Search the records for the string "DRIVER" and copy every line where it turns up.

[Dataset items]
========

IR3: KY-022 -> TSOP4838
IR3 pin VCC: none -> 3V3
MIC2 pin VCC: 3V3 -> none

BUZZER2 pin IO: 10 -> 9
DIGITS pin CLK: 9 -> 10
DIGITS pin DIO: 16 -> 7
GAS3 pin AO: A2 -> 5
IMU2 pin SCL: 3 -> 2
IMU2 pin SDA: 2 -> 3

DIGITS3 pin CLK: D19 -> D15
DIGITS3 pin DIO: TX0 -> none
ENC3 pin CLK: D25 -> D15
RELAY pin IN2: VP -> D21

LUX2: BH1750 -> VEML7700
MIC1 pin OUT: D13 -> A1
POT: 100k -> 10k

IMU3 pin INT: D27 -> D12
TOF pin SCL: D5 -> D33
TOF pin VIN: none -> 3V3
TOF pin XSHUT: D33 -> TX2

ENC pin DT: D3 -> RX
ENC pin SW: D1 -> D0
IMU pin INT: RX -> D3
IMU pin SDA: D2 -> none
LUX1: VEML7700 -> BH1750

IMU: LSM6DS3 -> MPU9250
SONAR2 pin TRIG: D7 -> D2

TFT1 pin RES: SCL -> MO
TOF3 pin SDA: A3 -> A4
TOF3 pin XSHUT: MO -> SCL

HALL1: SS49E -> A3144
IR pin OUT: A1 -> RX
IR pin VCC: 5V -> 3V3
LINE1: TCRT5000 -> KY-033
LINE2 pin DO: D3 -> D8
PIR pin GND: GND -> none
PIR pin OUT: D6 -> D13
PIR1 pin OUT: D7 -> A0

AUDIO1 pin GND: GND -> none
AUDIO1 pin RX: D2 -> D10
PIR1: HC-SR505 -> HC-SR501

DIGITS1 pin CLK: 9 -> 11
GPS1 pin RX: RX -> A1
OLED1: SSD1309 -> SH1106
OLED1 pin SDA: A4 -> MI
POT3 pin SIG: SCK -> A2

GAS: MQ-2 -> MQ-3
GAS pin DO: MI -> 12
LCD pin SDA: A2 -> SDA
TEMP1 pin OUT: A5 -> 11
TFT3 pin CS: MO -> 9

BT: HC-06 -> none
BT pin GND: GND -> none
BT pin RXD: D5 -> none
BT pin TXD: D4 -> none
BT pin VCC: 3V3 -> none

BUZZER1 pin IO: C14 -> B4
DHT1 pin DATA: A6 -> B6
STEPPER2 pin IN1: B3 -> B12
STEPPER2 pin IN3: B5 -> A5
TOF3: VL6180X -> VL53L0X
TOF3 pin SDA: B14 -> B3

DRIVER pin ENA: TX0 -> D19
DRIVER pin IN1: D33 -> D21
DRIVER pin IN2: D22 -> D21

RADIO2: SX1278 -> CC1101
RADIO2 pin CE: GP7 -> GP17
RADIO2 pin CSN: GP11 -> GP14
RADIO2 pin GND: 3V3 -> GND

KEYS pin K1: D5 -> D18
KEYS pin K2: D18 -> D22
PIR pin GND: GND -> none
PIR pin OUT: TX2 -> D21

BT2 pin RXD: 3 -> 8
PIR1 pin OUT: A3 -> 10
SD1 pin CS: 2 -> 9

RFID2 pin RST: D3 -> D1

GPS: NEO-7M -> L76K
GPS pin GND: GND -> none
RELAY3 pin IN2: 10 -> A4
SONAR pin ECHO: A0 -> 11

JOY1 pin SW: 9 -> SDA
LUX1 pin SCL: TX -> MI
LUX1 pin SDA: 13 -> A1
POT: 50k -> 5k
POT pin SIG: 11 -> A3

========

OUTPUT:
DRIVER pin ENA: TX0 -> D19
DRIVER pin IN1: D33 -> D21
DRIVER pin IN2: D22 -> D21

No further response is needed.